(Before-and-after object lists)

*** Begin section ***

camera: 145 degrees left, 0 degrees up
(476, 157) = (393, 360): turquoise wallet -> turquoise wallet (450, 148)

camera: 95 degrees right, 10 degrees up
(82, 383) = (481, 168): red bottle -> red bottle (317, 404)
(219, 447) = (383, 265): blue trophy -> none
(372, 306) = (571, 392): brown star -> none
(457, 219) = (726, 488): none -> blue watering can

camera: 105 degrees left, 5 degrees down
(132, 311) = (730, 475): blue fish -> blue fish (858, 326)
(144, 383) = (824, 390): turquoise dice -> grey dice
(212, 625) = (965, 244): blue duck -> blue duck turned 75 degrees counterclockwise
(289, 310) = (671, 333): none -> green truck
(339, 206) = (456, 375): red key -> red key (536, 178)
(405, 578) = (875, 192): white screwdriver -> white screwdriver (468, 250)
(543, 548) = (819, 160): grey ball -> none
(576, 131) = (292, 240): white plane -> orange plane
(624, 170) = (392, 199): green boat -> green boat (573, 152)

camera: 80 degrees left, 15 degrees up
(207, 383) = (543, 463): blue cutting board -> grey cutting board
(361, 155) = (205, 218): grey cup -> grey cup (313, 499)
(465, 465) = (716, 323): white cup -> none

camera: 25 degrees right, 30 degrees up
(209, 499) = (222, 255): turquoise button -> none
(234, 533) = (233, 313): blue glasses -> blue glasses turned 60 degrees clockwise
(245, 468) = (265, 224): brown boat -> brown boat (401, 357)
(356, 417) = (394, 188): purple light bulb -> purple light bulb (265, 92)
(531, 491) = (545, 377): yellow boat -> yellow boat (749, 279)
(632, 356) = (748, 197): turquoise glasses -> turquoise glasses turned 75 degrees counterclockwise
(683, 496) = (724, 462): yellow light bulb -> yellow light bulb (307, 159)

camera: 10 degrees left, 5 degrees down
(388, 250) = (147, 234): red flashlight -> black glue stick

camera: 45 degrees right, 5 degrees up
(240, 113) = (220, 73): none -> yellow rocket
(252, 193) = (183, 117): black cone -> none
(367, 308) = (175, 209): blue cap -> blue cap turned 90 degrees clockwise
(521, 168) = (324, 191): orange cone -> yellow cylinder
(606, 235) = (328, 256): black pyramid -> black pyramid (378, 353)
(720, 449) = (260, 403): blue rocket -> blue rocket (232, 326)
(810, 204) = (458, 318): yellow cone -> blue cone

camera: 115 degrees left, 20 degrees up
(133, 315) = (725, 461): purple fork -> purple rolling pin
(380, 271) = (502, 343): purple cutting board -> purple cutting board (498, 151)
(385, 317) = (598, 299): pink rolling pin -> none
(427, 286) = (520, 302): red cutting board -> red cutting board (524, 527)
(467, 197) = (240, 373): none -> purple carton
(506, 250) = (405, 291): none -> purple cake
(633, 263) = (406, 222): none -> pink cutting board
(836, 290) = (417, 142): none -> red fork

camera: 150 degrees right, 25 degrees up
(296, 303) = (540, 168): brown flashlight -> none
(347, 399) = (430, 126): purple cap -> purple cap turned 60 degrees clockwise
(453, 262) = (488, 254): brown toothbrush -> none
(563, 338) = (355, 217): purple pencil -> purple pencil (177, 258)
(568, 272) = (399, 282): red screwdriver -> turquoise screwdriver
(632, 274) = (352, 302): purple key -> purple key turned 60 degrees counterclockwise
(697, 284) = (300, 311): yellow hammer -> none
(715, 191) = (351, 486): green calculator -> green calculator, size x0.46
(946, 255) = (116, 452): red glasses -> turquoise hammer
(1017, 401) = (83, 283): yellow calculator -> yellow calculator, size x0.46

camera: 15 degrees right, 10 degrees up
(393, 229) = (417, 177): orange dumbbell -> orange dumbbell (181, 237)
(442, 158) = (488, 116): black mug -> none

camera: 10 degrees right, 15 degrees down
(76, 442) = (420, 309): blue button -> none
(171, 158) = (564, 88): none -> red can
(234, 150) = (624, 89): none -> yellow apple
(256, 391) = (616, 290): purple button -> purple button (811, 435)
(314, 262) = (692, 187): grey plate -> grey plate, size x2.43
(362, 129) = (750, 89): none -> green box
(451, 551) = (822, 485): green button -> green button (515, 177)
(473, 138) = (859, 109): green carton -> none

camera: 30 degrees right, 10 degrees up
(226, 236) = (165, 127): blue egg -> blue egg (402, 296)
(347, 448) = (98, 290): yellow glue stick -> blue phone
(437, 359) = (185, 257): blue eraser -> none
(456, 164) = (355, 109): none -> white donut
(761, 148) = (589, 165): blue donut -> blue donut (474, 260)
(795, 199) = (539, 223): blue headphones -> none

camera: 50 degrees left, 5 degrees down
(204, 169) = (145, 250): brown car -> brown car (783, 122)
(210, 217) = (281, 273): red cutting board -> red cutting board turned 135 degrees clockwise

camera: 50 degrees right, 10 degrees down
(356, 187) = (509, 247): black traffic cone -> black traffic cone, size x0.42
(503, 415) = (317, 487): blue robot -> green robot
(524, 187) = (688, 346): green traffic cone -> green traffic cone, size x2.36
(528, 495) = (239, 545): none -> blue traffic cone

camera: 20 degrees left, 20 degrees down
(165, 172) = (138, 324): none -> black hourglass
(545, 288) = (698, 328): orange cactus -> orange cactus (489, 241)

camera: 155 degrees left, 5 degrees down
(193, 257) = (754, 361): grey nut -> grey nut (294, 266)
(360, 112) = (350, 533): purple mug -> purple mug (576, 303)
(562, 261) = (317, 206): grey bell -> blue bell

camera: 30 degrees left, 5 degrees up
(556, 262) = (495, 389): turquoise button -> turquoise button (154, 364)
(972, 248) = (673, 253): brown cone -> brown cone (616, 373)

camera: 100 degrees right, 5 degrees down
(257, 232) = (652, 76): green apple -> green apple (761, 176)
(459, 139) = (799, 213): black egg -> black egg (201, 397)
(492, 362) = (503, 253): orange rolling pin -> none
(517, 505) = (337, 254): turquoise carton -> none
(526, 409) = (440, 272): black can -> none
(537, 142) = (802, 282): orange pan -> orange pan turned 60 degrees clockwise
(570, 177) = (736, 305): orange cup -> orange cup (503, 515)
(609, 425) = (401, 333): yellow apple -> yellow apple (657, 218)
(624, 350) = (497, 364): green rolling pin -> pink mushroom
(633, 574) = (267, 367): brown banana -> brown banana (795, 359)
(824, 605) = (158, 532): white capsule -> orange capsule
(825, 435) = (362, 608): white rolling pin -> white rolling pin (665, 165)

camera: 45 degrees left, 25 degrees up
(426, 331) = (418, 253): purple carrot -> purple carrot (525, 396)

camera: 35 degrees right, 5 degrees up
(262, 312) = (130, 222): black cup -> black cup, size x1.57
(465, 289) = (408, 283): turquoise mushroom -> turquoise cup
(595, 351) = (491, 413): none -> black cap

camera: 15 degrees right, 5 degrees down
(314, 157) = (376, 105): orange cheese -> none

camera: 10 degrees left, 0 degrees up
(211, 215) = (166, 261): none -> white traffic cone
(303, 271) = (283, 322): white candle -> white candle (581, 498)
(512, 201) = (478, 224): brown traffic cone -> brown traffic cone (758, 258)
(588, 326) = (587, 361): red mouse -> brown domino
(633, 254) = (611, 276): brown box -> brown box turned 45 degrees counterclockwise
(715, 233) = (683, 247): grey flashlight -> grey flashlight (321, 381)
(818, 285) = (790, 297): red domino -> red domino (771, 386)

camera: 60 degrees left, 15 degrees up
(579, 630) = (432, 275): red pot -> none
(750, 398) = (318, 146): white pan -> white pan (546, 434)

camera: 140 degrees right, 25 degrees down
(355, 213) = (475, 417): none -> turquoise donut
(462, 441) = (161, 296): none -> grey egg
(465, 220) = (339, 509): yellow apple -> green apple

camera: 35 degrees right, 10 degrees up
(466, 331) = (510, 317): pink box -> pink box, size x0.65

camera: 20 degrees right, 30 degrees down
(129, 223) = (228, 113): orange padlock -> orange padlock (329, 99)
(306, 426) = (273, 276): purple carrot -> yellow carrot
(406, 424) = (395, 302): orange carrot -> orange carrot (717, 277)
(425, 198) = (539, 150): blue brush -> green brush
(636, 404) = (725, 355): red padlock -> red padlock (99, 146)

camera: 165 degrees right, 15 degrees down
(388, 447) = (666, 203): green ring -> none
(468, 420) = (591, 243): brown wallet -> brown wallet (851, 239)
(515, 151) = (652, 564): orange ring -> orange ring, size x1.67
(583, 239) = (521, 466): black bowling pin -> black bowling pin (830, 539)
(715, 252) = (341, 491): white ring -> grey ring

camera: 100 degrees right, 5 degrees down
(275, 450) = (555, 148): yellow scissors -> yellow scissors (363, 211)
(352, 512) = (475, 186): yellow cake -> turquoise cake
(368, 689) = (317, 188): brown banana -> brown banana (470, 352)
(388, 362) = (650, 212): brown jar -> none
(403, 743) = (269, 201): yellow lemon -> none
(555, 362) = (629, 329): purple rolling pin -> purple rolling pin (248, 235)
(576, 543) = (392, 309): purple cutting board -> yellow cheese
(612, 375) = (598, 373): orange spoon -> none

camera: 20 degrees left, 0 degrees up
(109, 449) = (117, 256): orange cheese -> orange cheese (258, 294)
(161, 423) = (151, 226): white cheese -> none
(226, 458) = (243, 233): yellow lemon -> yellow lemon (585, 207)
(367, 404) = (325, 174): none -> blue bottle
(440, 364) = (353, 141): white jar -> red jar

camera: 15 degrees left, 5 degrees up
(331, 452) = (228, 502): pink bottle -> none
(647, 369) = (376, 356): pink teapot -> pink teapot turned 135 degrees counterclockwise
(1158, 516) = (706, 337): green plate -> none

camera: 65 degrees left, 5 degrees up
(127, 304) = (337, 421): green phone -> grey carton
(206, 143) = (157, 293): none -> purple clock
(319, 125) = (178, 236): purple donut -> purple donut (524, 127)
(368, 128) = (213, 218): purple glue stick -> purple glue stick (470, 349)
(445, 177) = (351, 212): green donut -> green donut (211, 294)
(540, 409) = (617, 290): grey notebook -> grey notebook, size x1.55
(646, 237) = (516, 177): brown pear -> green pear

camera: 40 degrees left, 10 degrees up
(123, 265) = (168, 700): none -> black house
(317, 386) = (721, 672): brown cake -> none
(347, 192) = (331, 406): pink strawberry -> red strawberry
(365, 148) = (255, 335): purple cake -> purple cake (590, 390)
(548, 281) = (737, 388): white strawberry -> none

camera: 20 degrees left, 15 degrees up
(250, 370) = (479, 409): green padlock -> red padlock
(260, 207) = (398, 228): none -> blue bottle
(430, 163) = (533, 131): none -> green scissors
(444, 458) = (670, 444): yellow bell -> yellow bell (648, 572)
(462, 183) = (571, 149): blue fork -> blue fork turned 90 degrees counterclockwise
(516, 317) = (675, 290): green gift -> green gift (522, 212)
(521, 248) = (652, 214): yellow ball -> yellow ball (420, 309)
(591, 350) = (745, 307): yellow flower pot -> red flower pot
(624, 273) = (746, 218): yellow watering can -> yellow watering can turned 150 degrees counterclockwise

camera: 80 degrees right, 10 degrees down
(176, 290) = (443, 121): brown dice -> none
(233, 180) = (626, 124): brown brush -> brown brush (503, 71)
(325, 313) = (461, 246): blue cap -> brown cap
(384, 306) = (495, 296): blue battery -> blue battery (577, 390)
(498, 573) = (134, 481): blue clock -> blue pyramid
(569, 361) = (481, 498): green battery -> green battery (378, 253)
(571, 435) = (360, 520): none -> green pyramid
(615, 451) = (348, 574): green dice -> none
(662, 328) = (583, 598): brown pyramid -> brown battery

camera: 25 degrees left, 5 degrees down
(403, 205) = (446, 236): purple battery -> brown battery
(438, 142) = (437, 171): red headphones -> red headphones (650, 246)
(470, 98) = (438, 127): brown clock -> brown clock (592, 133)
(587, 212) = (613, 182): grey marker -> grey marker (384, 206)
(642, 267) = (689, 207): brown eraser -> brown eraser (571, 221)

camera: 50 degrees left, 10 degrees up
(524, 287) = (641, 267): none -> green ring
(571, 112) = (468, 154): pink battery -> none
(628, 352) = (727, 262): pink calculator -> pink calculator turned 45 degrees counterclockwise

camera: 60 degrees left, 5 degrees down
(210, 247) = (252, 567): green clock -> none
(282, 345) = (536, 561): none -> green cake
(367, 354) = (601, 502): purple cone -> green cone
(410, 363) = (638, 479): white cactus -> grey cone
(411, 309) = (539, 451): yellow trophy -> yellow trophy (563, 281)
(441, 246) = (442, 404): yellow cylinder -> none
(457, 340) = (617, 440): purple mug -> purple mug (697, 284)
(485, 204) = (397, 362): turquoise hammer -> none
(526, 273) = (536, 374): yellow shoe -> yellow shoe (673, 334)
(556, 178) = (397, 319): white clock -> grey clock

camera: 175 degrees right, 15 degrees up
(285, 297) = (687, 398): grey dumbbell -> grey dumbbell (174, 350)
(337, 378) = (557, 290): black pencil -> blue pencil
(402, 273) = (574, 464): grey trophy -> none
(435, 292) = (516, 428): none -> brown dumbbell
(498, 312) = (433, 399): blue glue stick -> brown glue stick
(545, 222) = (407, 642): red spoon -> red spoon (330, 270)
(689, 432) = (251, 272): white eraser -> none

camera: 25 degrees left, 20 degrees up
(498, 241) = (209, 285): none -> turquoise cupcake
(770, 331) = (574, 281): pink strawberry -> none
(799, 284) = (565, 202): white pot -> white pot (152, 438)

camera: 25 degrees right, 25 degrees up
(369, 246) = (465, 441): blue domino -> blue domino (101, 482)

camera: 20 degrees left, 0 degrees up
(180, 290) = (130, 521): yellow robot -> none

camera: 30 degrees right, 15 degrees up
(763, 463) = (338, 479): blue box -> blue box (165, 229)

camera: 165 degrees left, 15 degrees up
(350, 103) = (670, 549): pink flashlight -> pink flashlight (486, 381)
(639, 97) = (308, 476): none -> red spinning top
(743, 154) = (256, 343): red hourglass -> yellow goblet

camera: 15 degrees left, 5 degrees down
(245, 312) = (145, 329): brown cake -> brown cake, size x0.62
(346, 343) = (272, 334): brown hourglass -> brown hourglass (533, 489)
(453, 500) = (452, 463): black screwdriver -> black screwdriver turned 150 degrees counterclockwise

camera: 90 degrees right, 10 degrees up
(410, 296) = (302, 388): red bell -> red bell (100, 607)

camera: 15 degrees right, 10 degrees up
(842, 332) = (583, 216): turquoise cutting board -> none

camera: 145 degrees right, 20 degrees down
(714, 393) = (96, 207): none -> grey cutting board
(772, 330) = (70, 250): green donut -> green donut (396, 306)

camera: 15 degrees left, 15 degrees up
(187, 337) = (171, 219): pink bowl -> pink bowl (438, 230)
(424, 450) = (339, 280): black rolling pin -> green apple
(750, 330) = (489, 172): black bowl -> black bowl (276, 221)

*** End section ***

■ **WHAT IS NEEDED**:
Report every line of the data above that contains the string "boat" by copying it in full.

■ **RESULT FOR THIS TASK**:
(624, 170) = (392, 199): green boat -> green boat (573, 152)
(245, 468) = (265, 224): brown boat -> brown boat (401, 357)
(531, 491) = (545, 377): yellow boat -> yellow boat (749, 279)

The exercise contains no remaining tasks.